• [ACTION ITEM]:
In the entries below, find the lines with the word "minus" and copy them.

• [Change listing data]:
• • • • • • •

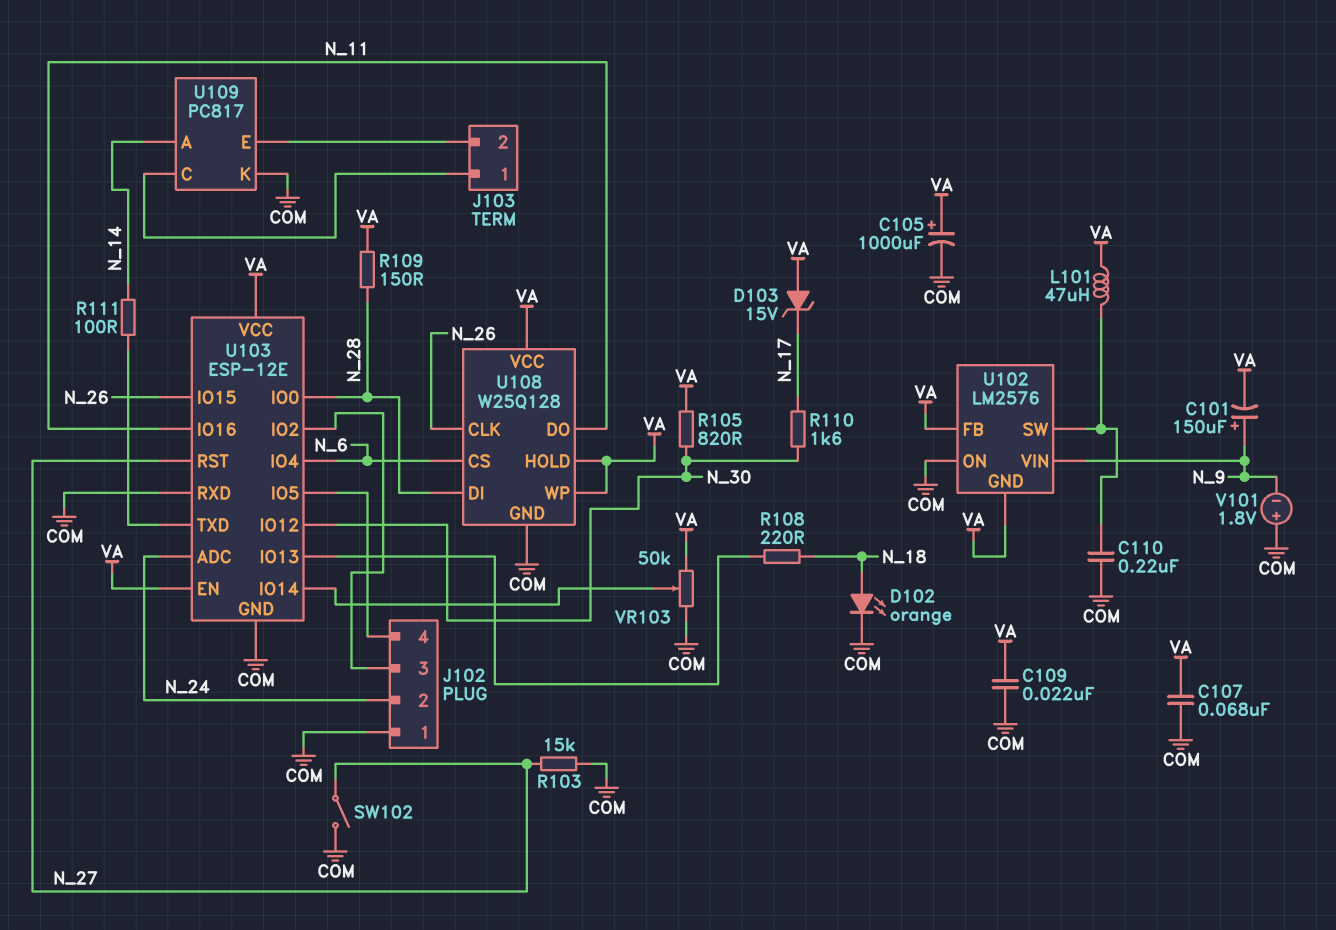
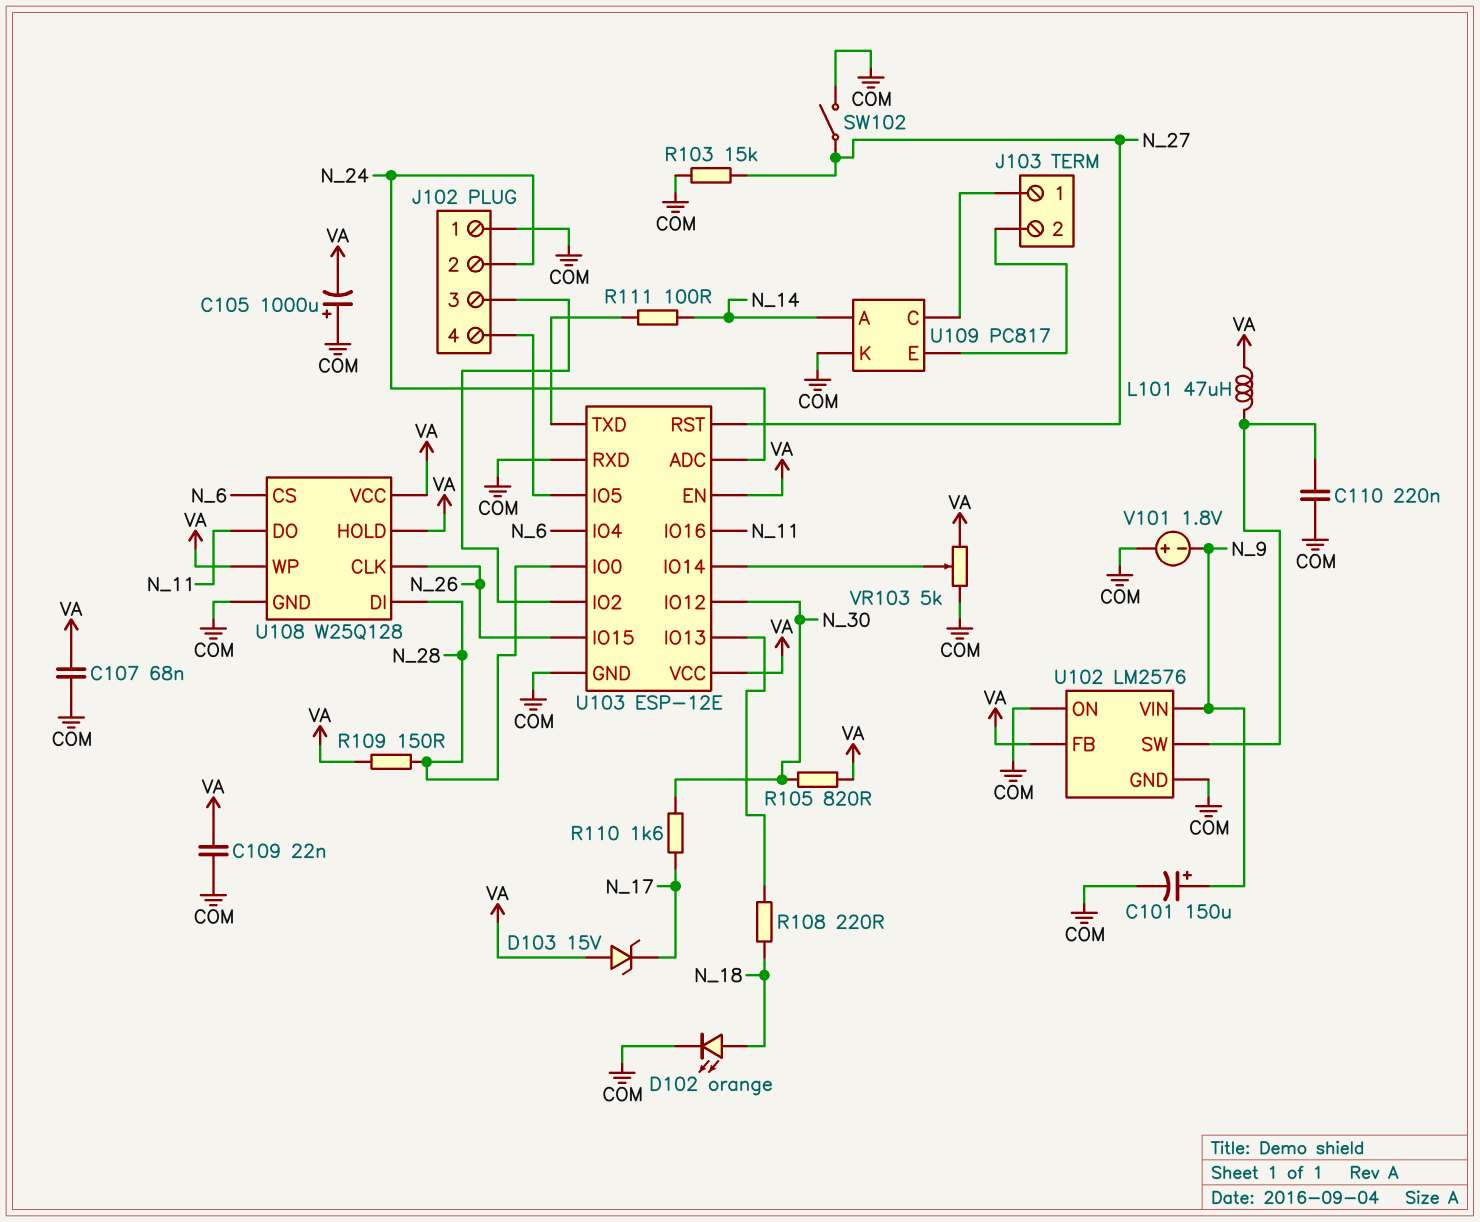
C101: 150uF (plus N_9, minus VA) -> 150uF (plus N_9, minus COM)
C105: 1000uF (plus VA, minus COM) -> 1000uF (plus COM, minus VA)
U102 pin GND: VA -> COM
VR103: 50k (COM, VA, wiper U103/IO14) -> 5k (COM, VA, wiper U103/IO14)

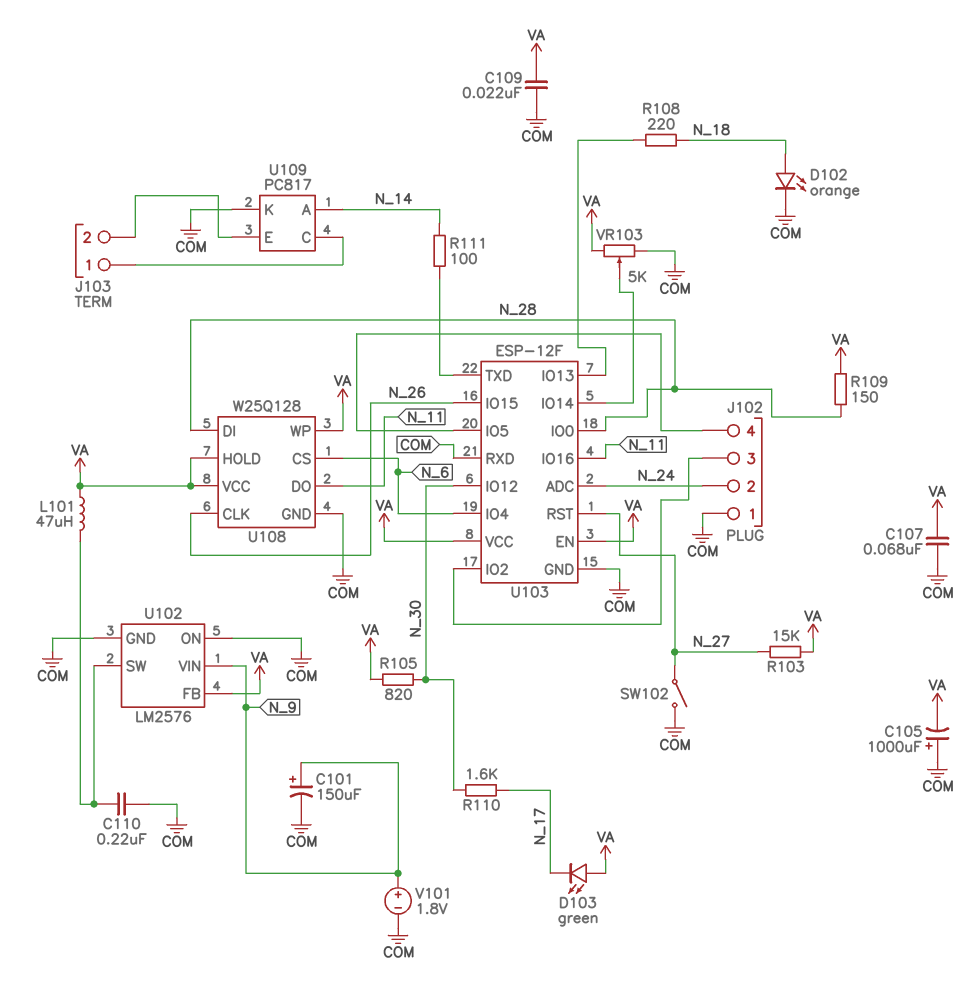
D103: zener 15V (A VA, K N_17) -> LED green (A VA, K N_17)
R103: 15k (COM, N_27) -> 15k (N_27, VA)
U103: ESP-12E -> ESP-12F
V101: 1.8V (plus COM, minus N_9) -> 1.8V (plus N_9, minus COM)

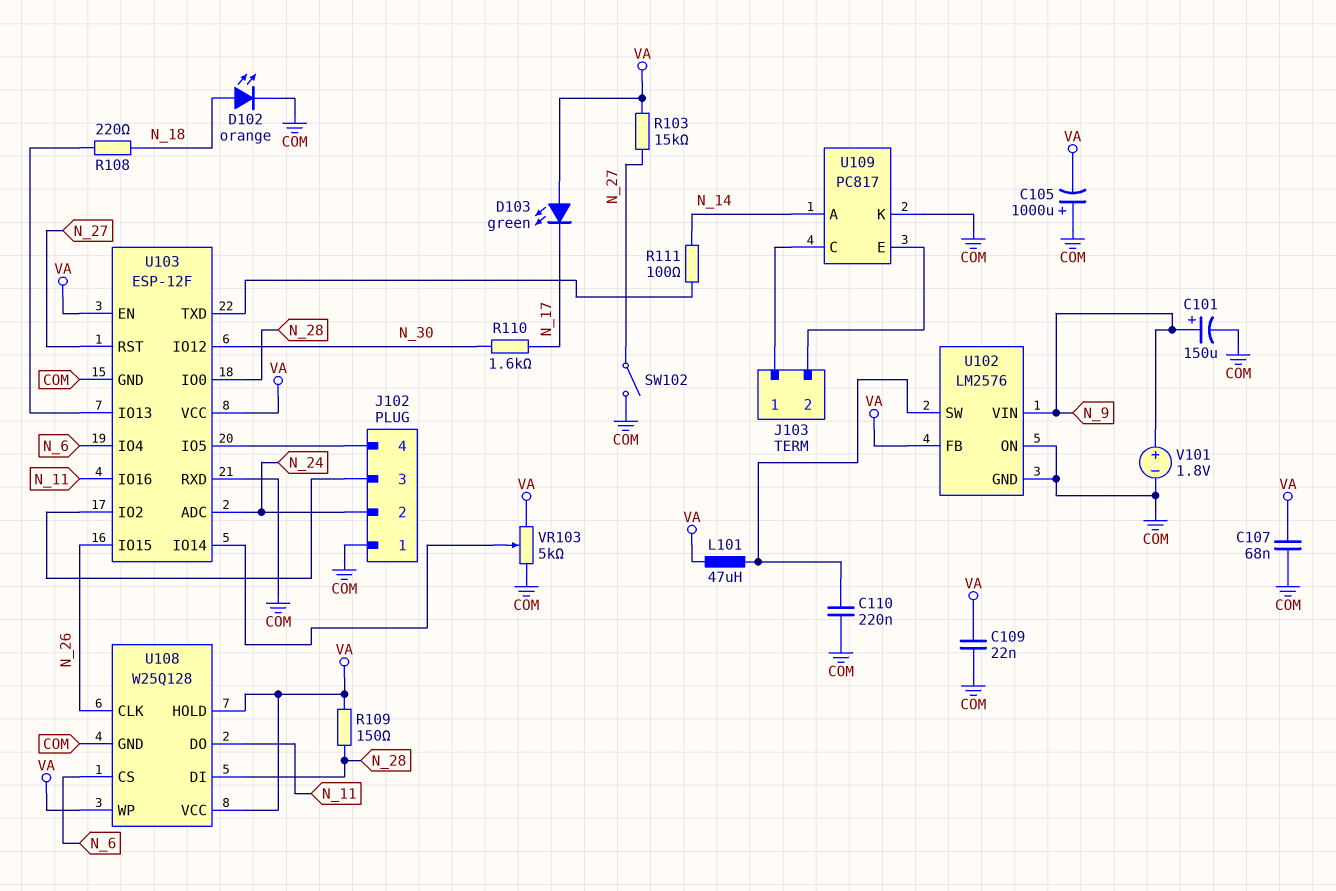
R105: 820 (N_30, VA) -> none

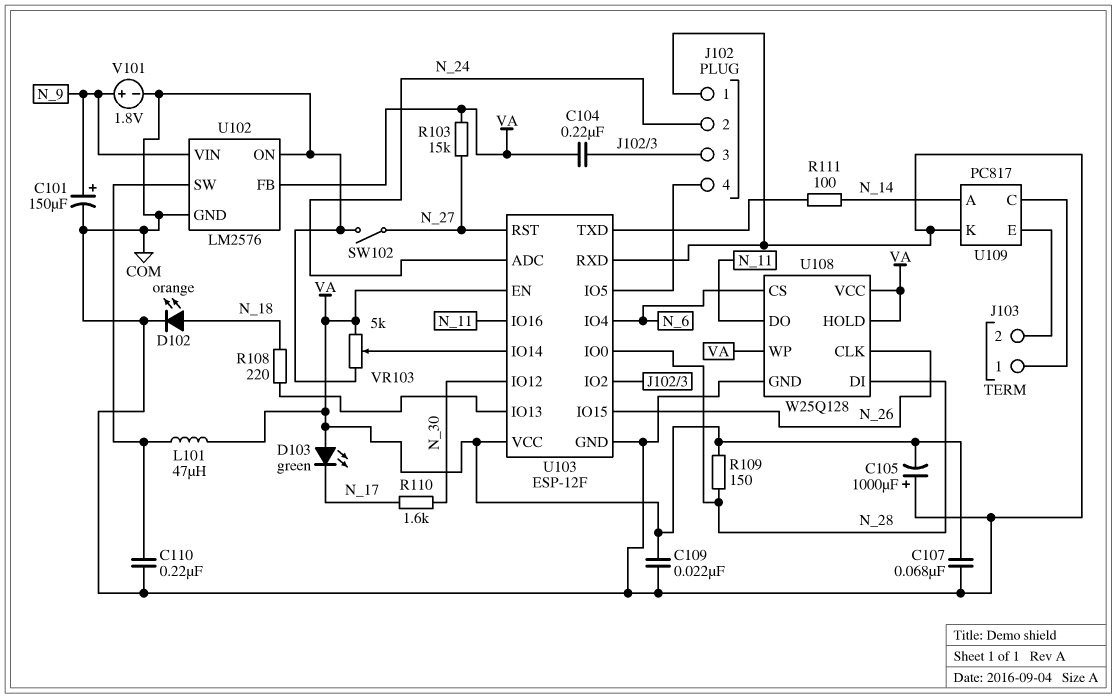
C104: none -> 220nF (J102/3, VA)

• • • • • • •

• [FINISHED EXERCISE]:
C101: 150uF (plus N_9, minus VA) -> 150uF (plus N_9, minus COM)
C105: 1000uF (plus VA, minus COM) -> 1000uF (plus COM, minus VA)
V101: 1.8V (plus COM, minus N_9) -> 1.8V (plus N_9, minus COM)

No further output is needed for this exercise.